■ Brief
Please restate each entry that follows word for word.

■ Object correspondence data
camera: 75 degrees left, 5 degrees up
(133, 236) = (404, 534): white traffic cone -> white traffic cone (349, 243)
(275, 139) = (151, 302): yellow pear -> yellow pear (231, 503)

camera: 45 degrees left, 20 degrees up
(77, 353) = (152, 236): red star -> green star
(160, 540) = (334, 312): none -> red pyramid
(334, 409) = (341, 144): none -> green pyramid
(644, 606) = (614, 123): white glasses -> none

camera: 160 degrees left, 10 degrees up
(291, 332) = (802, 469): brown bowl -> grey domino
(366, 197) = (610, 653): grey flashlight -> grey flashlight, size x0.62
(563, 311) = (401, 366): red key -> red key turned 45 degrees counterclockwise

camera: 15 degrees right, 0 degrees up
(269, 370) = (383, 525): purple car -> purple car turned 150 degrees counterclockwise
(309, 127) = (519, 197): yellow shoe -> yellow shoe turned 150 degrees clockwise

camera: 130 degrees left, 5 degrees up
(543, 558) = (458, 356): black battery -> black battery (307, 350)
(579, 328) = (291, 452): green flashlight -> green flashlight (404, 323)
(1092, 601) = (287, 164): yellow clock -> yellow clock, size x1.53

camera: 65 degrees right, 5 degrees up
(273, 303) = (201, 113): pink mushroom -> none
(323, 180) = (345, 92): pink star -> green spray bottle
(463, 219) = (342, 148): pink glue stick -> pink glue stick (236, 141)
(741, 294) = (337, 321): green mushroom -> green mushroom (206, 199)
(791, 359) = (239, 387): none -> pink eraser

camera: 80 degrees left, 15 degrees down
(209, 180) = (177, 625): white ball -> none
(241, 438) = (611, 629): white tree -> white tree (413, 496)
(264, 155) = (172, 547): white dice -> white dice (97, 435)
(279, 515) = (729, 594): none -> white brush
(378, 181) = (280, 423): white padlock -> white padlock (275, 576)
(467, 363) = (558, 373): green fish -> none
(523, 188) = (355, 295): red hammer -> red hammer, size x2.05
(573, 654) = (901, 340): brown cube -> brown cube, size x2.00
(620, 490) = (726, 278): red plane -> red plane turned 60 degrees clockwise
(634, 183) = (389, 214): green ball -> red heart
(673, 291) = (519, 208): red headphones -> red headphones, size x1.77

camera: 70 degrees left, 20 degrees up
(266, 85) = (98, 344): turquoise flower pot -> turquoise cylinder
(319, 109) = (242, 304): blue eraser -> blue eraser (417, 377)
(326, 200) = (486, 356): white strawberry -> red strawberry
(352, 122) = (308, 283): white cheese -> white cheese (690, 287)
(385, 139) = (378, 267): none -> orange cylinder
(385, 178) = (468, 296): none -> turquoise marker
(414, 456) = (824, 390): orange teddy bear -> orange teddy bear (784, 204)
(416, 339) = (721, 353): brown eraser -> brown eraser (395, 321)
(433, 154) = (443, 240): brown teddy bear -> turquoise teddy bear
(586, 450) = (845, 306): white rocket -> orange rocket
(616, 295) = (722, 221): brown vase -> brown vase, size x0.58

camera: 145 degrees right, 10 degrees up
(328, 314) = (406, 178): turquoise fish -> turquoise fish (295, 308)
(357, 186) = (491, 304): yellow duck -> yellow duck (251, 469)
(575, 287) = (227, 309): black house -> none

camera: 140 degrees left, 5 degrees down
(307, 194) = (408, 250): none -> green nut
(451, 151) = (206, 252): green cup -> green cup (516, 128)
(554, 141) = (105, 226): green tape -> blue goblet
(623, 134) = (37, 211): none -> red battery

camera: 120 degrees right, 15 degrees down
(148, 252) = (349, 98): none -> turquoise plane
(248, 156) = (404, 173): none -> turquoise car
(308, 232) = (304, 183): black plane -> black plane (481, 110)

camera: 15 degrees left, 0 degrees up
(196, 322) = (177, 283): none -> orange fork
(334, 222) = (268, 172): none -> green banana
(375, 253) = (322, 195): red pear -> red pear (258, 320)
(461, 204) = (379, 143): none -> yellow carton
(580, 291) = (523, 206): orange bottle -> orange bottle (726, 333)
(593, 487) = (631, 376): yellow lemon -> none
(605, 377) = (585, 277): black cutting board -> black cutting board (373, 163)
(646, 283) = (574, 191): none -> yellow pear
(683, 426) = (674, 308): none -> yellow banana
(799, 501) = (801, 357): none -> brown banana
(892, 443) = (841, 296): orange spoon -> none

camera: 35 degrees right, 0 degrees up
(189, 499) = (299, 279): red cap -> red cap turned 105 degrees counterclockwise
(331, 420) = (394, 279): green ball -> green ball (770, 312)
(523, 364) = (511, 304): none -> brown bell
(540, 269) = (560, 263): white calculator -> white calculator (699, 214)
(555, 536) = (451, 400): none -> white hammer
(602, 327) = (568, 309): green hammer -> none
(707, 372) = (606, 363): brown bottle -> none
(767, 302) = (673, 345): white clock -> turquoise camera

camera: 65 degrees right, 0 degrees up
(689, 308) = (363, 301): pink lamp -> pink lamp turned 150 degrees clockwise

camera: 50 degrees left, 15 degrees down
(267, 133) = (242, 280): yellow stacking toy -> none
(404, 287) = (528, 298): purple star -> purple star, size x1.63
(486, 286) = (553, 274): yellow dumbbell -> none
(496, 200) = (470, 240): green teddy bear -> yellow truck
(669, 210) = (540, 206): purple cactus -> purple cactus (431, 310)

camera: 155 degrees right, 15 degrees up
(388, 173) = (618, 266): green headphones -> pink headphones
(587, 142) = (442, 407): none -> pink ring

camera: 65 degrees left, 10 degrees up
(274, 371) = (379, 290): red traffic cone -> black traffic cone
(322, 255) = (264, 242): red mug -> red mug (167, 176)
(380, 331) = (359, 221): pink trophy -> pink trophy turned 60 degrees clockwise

■ Answer to the exercise
camera: 75 degrees left, 5 degrees up
(133, 236) = (404, 534): white traffic cone -> white traffic cone (349, 243)
(275, 139) = (151, 302): yellow pear -> yellow pear (231, 503)

camera: 45 degrees left, 20 degrees up
(77, 353) = (152, 236): red star -> green star
(160, 540) = (334, 312): none -> red pyramid
(334, 409) = (341, 144): none -> green pyramid
(644, 606) = (614, 123): white glasses -> none

camera: 160 degrees left, 10 degrees up
(291, 332) = (802, 469): brown bowl -> grey domino
(366, 197) = (610, 653): grey flashlight -> grey flashlight, size x0.62
(563, 311) = (401, 366): red key -> red key turned 45 degrees counterclockwise

camera: 15 degrees right, 0 degrees up
(269, 370) = (383, 525): purple car -> purple car turned 150 degrees counterclockwise
(309, 127) = (519, 197): yellow shoe -> yellow shoe turned 150 degrees clockwise

camera: 130 degrees left, 5 degrees up
(543, 558) = (458, 356): black battery -> black battery (307, 350)
(579, 328) = (291, 452): green flashlight -> green flashlight (404, 323)
(1092, 601) = (287, 164): yellow clock -> yellow clock, size x1.53

camera: 65 degrees right, 5 degrees up
(273, 303) = (201, 113): pink mushroom -> none
(323, 180) = (345, 92): pink star -> green spray bottle
(463, 219) = (342, 148): pink glue stick -> pink glue stick (236, 141)
(741, 294) = (337, 321): green mushroom -> green mushroom (206, 199)
(791, 359) = (239, 387): none -> pink eraser

camera: 80 degrees left, 15 degrees down
(209, 180) = (177, 625): white ball -> none
(241, 438) = (611, 629): white tree -> white tree (413, 496)
(264, 155) = (172, 547): white dice -> white dice (97, 435)
(279, 515) = (729, 594): none -> white brush
(378, 181) = (280, 423): white padlock -> white padlock (275, 576)
(467, 363) = (558, 373): green fish -> none
(523, 188) = (355, 295): red hammer -> red hammer, size x2.05
(573, 654) = (901, 340): brown cube -> brown cube, size x2.00
(620, 490) = (726, 278): red plane -> red plane turned 60 degrees clockwise
(634, 183) = (389, 214): green ball -> red heart
(673, 291) = (519, 208): red headphones -> red headphones, size x1.77

camera: 70 degrees left, 20 degrees up
(266, 85) = (98, 344): turquoise flower pot -> turquoise cylinder
(319, 109) = (242, 304): blue eraser -> blue eraser (417, 377)
(326, 200) = (486, 356): white strawberry -> red strawberry
(352, 122) = (308, 283): white cheese -> white cheese (690, 287)
(385, 139) = (378, 267): none -> orange cylinder
(385, 178) = (468, 296): none -> turquoise marker
(414, 456) = (824, 390): orange teddy bear -> orange teddy bear (784, 204)
(416, 339) = (721, 353): brown eraser -> brown eraser (395, 321)
(433, 154) = (443, 240): brown teddy bear -> turquoise teddy bear
(586, 450) = (845, 306): white rocket -> orange rocket
(616, 295) = (722, 221): brown vase -> brown vase, size x0.58

camera: 145 degrees right, 10 degrees up
(328, 314) = (406, 178): turquoise fish -> turquoise fish (295, 308)
(357, 186) = (491, 304): yellow duck -> yellow duck (251, 469)
(575, 287) = (227, 309): black house -> none

camera: 140 degrees left, 5 degrees down
(307, 194) = (408, 250): none -> green nut
(451, 151) = (206, 252): green cup -> green cup (516, 128)
(554, 141) = (105, 226): green tape -> blue goblet
(623, 134) = (37, 211): none -> red battery

camera: 120 degrees right, 15 degrees down
(148, 252) = (349, 98): none -> turquoise plane
(248, 156) = (404, 173): none -> turquoise car
(308, 232) = (304, 183): black plane -> black plane (481, 110)

camera: 15 degrees left, 0 degrees up
(196, 322) = (177, 283): none -> orange fork
(334, 222) = (268, 172): none -> green banana
(375, 253) = (322, 195): red pear -> red pear (258, 320)
(461, 204) = (379, 143): none -> yellow carton
(580, 291) = (523, 206): orange bottle -> orange bottle (726, 333)
(593, 487) = (631, 376): yellow lemon -> none
(605, 377) = (585, 277): black cutting board -> black cutting board (373, 163)
(646, 283) = (574, 191): none -> yellow pear
(683, 426) = (674, 308): none -> yellow banana
(799, 501) = (801, 357): none -> brown banana
(892, 443) = (841, 296): orange spoon -> none

camera: 35 degrees right, 0 degrees up
(189, 499) = (299, 279): red cap -> red cap turned 105 degrees counterclockwise
(331, 420) = (394, 279): green ball -> green ball (770, 312)
(523, 364) = (511, 304): none -> brown bell
(540, 269) = (560, 263): white calculator -> white calculator (699, 214)
(555, 536) = (451, 400): none -> white hammer
(602, 327) = (568, 309): green hammer -> none
(707, 372) = (606, 363): brown bottle -> none
(767, 302) = (673, 345): white clock -> turquoise camera

camera: 65 degrees right, 0 degrees up
(689, 308) = (363, 301): pink lamp -> pink lamp turned 150 degrees clockwise

camera: 50 degrees left, 15 degrees down
(267, 133) = (242, 280): yellow stacking toy -> none
(404, 287) = (528, 298): purple star -> purple star, size x1.63
(486, 286) = (553, 274): yellow dumbbell -> none
(496, 200) = (470, 240): green teddy bear -> yellow truck
(669, 210) = (540, 206): purple cactus -> purple cactus (431, 310)

camera: 155 degrees right, 15 degrees up
(388, 173) = (618, 266): green headphones -> pink headphones
(587, 142) = (442, 407): none -> pink ring

camera: 65 degrees left, 10 degrees up
(274, 371) = (379, 290): red traffic cone -> black traffic cone
(322, 255) = (264, 242): red mug -> red mug (167, 176)
(380, 331) = (359, 221): pink trophy -> pink trophy turned 60 degrees clockwise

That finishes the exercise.